◆ PROBLEM: In the data below, find each line that contains the word "FILT" and copy it.
:: DATA FOR REVIEW
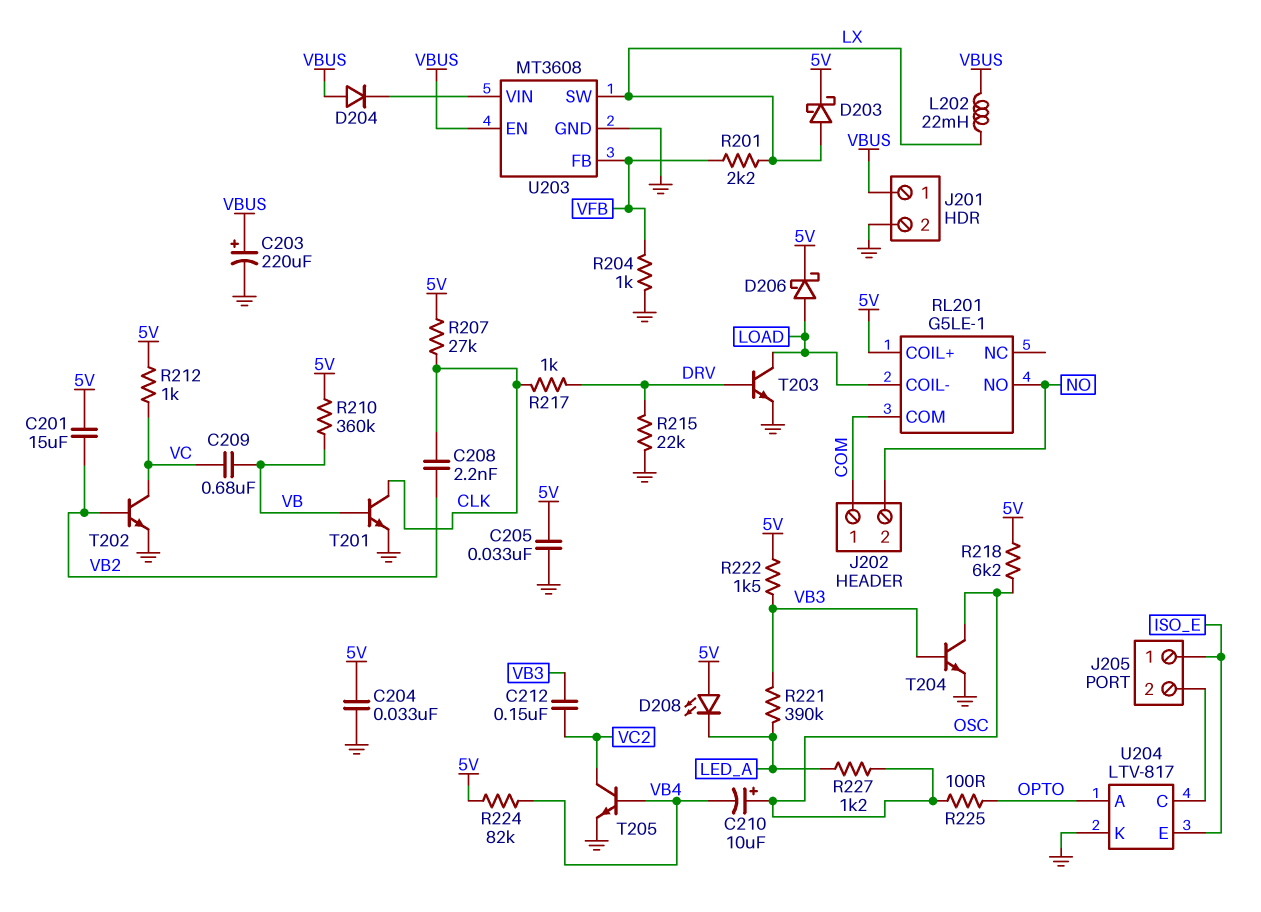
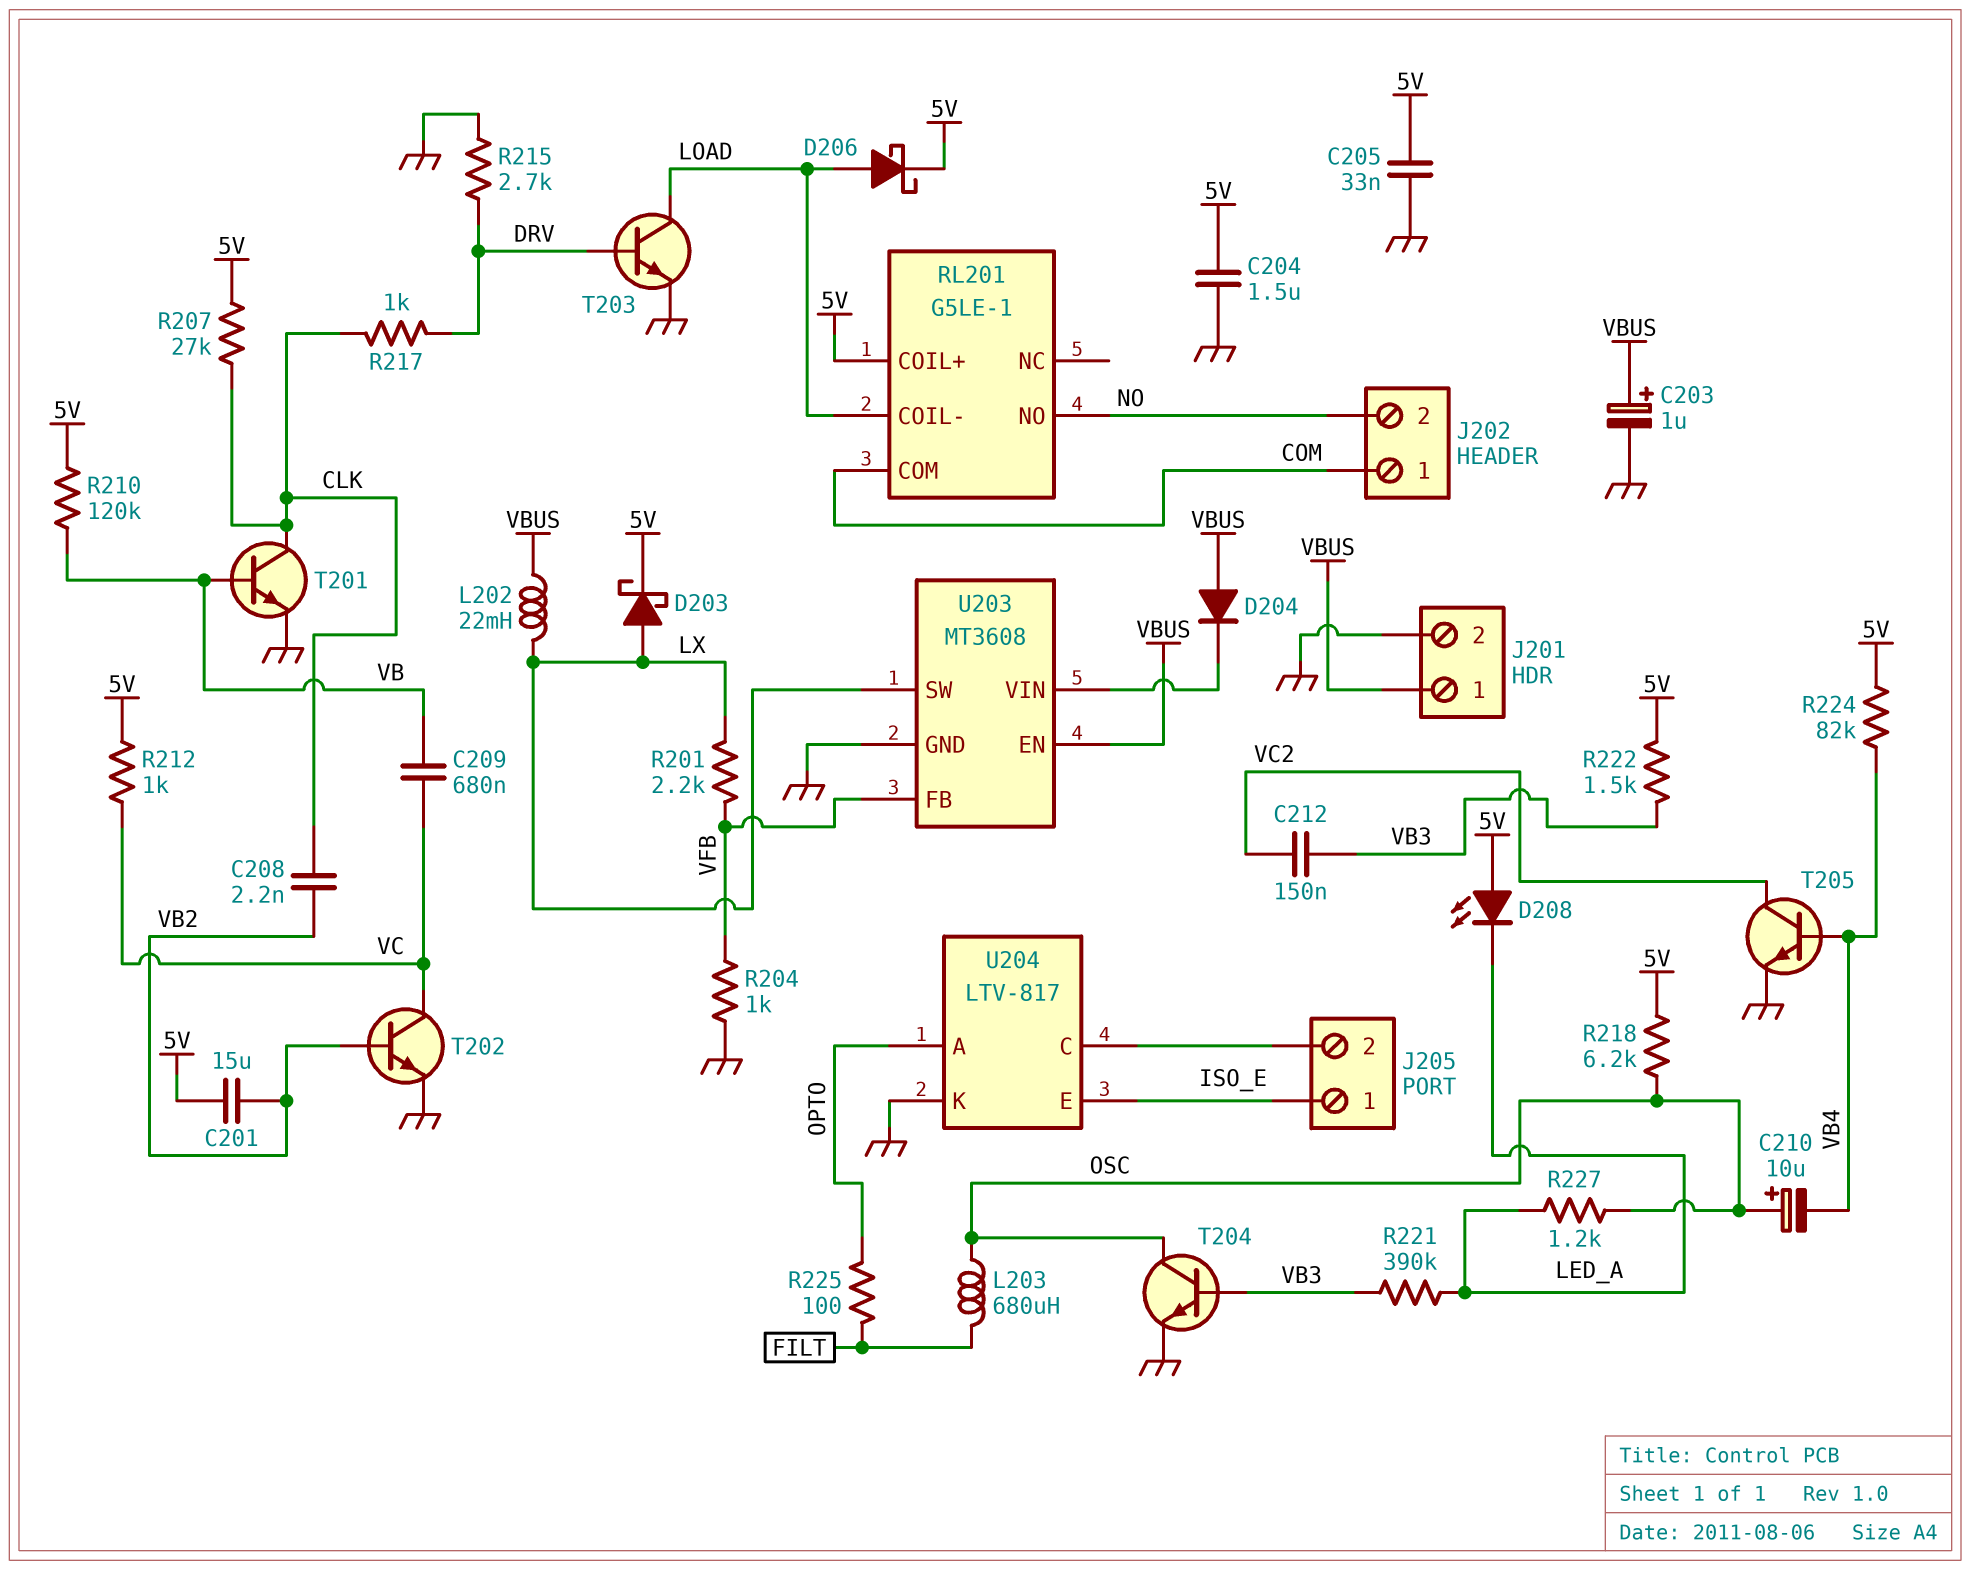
C203: 220uF (plus VBUS, minus GND) -> 1uF (plus VBUS, minus GND)
C204: 33nF (5V, GND) -> 1.5uF (5V, GND)
L203: none -> 680uH (FILT, OSC)
R210: 360k (5V, VB) -> 120k (5V, VB)
R215: 22k (DRV, GND) -> 2.7k (DRV, GND)
R225: 100 (OPTO, OSC) -> 100 (FILT, OPTO)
::::
◆ EXPECTED OUTPUT:
L203: none -> 680uH (FILT, OSC)
R225: 100 (OPTO, OSC) -> 100 (FILT, OPTO)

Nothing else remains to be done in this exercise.